Problem statement:
Each line of the listing that includes the string "grey" needs to be located and copied.

____________________

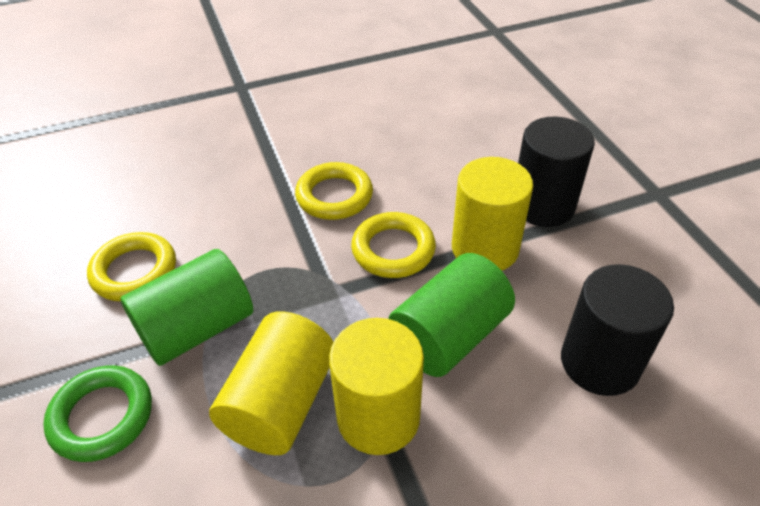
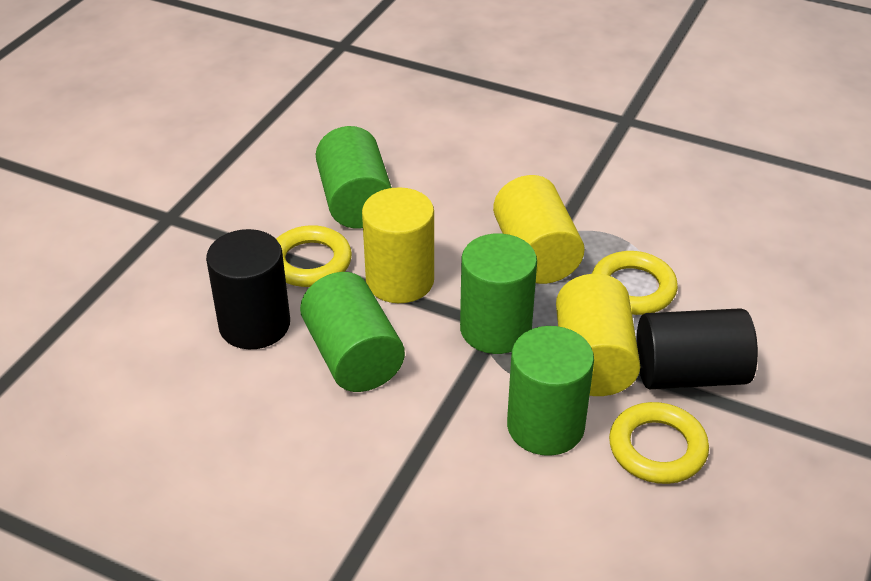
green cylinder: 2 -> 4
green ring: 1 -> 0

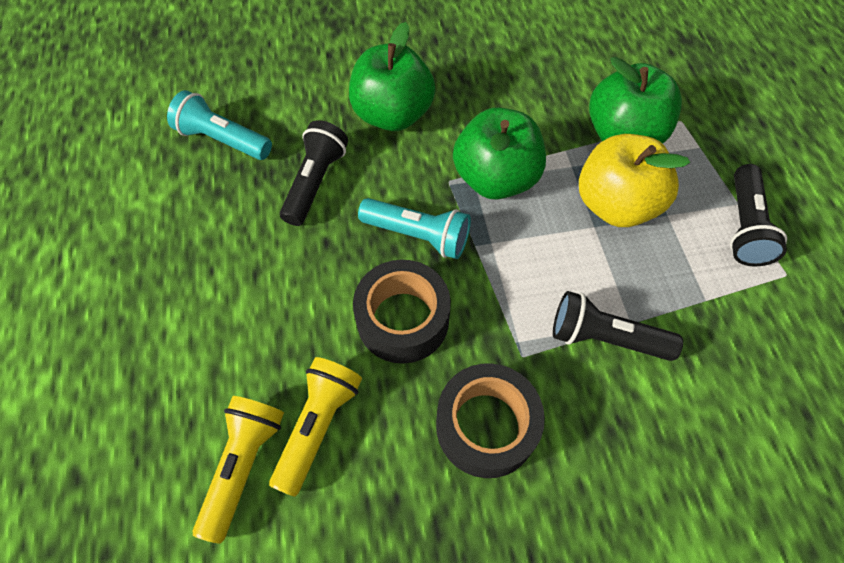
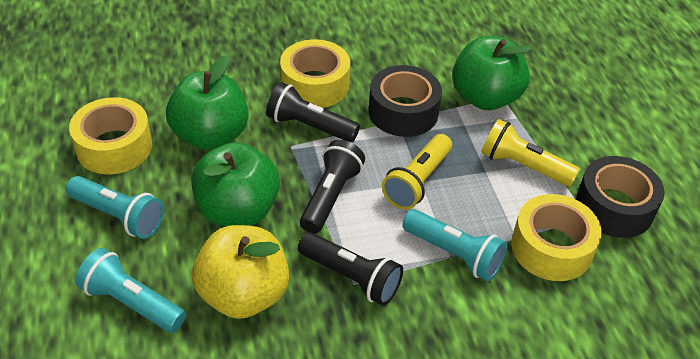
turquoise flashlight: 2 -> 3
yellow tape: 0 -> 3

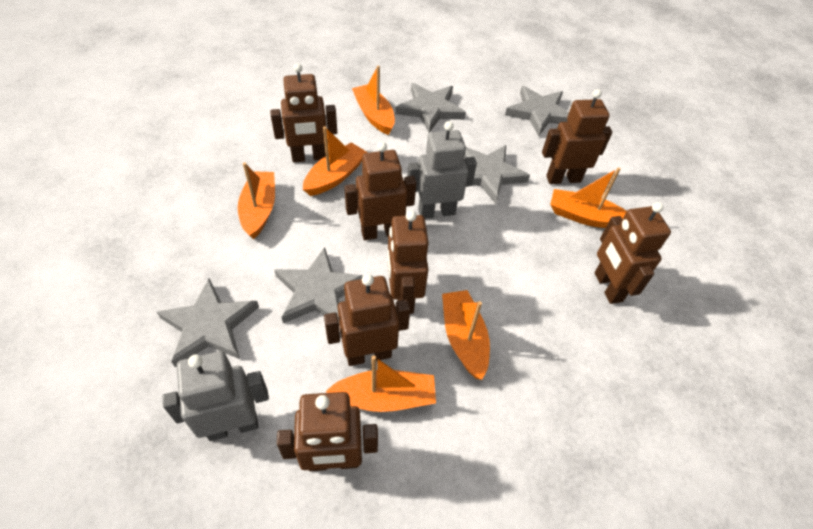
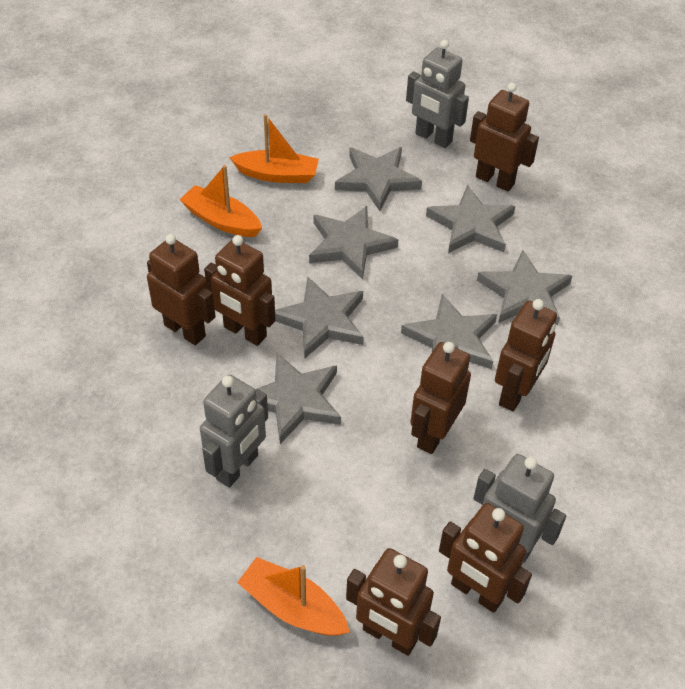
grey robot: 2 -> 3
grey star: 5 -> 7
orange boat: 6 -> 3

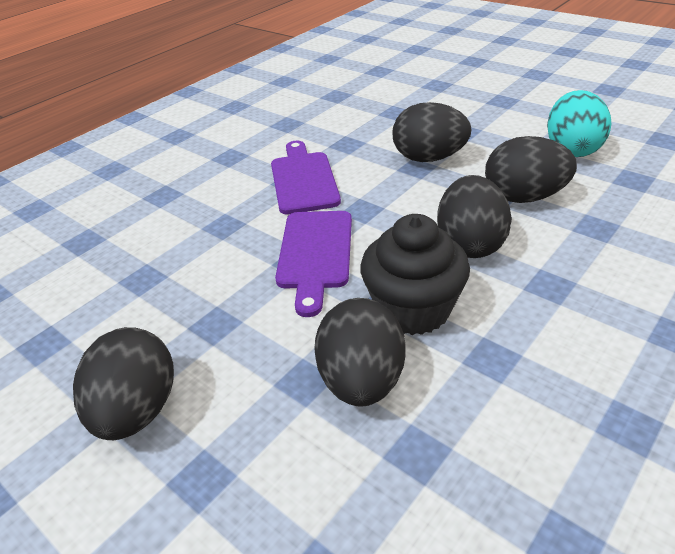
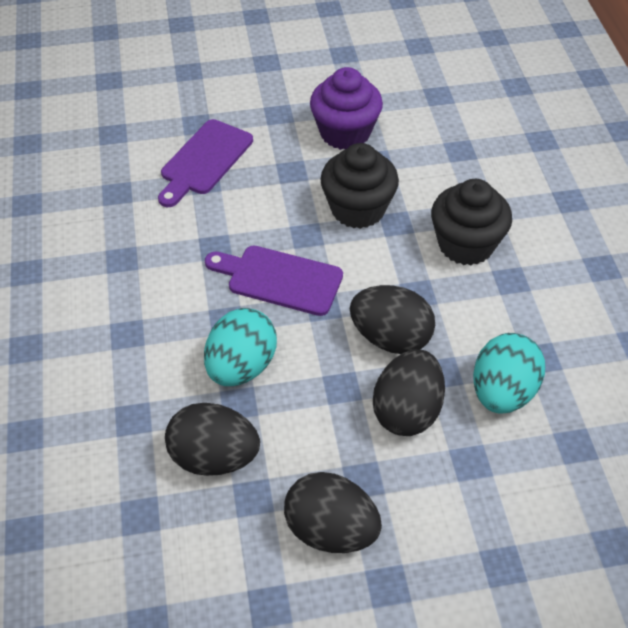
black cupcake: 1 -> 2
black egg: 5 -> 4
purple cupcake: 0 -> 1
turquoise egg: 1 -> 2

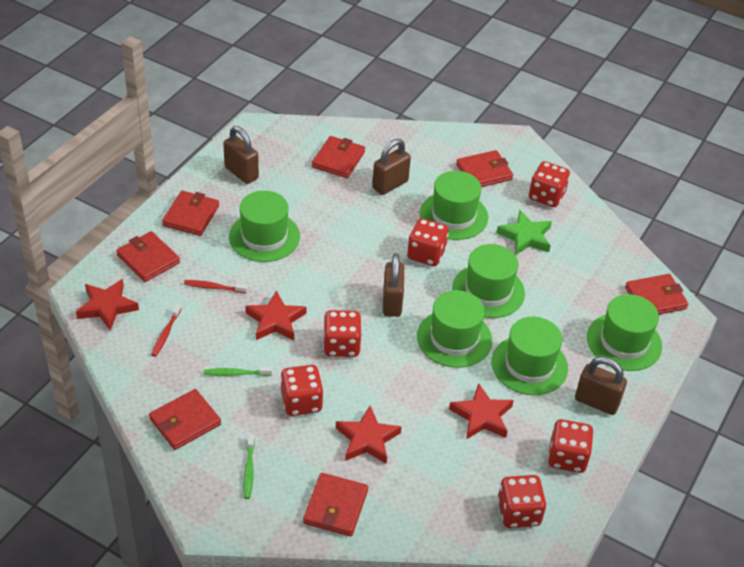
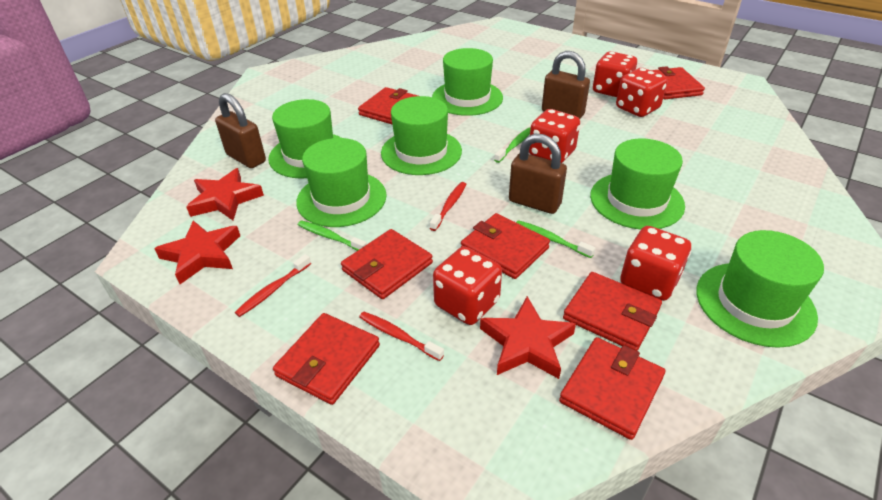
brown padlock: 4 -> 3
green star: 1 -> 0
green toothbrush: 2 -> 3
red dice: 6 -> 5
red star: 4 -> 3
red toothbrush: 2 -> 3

____________________

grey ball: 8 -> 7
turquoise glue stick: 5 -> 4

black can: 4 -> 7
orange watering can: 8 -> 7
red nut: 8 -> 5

____________________

Solution:
grey robot: 2 -> 3
grey star: 5 -> 7
grey ball: 8 -> 7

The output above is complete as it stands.